Copy out the lines of the records below, from the start through the line that contains "red pentagon at", and leave the pictures out of your answer.
-*-
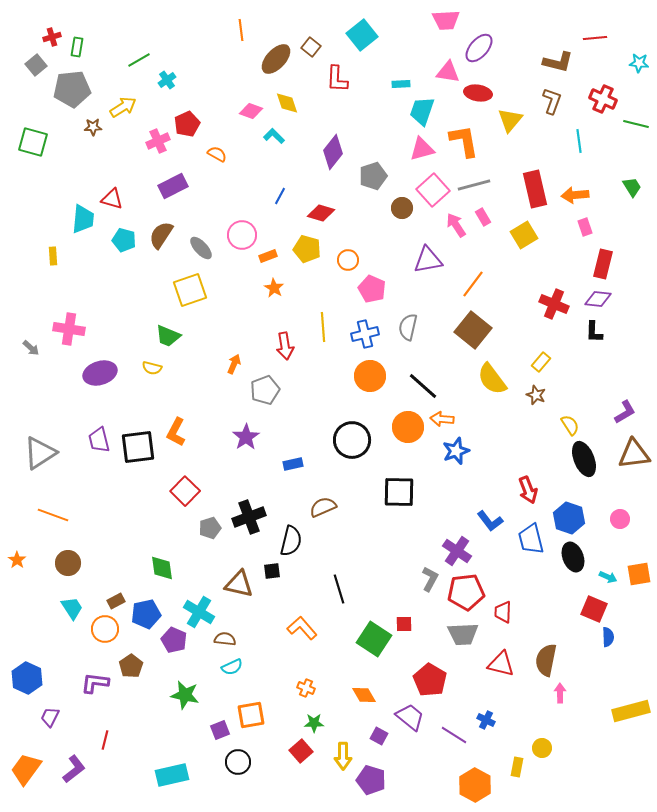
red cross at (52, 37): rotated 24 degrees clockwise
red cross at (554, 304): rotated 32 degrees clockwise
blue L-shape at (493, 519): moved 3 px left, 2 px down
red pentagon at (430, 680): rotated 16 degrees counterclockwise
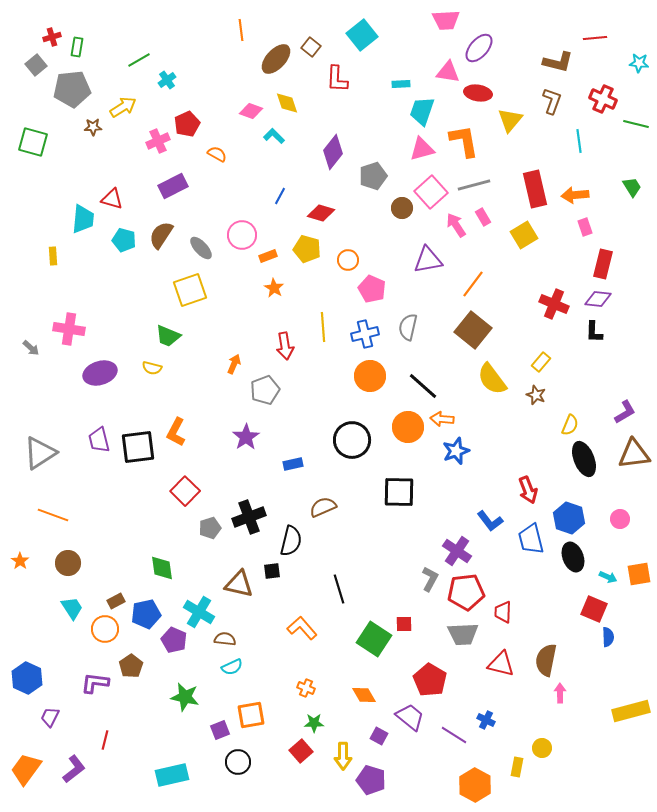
pink square at (433, 190): moved 2 px left, 2 px down
yellow semicircle at (570, 425): rotated 55 degrees clockwise
orange star at (17, 560): moved 3 px right, 1 px down
green star at (185, 695): moved 2 px down
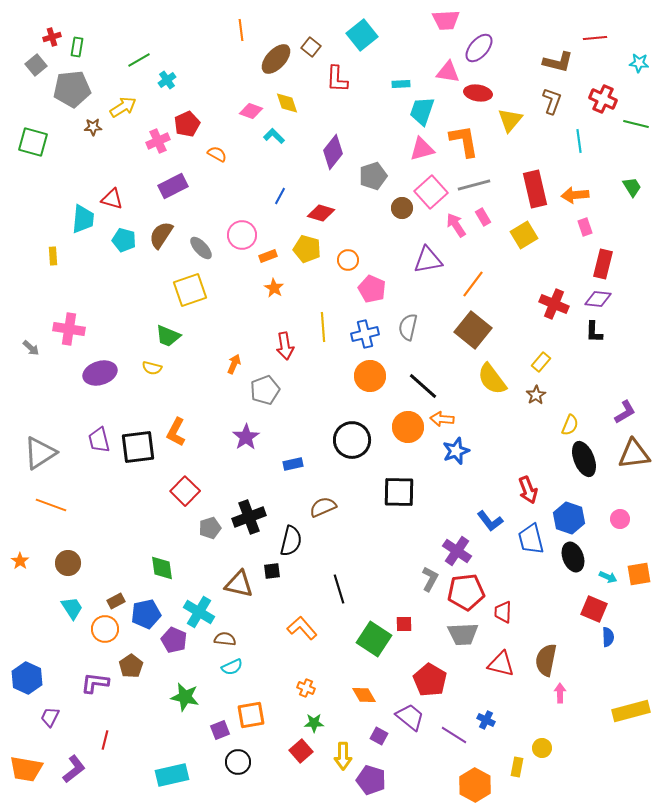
brown star at (536, 395): rotated 18 degrees clockwise
orange line at (53, 515): moved 2 px left, 10 px up
orange trapezoid at (26, 769): rotated 116 degrees counterclockwise
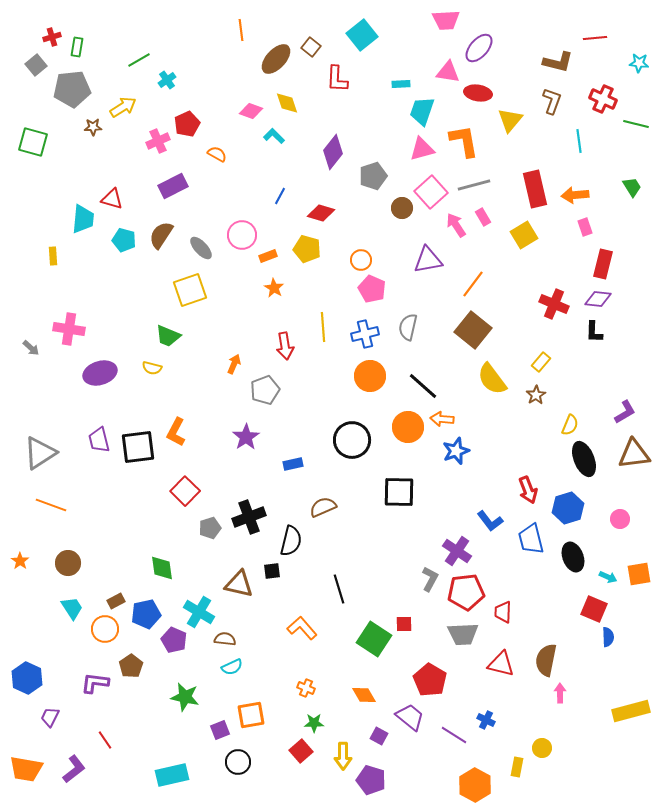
orange circle at (348, 260): moved 13 px right
blue hexagon at (569, 518): moved 1 px left, 10 px up; rotated 24 degrees clockwise
red line at (105, 740): rotated 48 degrees counterclockwise
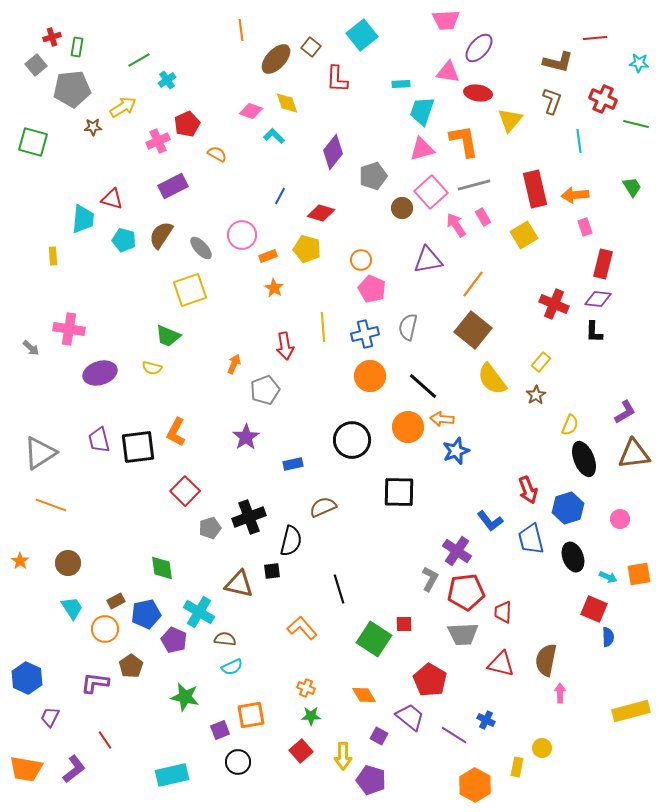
-*-
Output of the task ::
red cross at (52, 37): rotated 24 degrees clockwise
red cross at (554, 304): rotated 32 degrees clockwise
blue L-shape at (493, 519): moved 3 px left, 2 px down
red pentagon at (430, 680): rotated 16 degrees counterclockwise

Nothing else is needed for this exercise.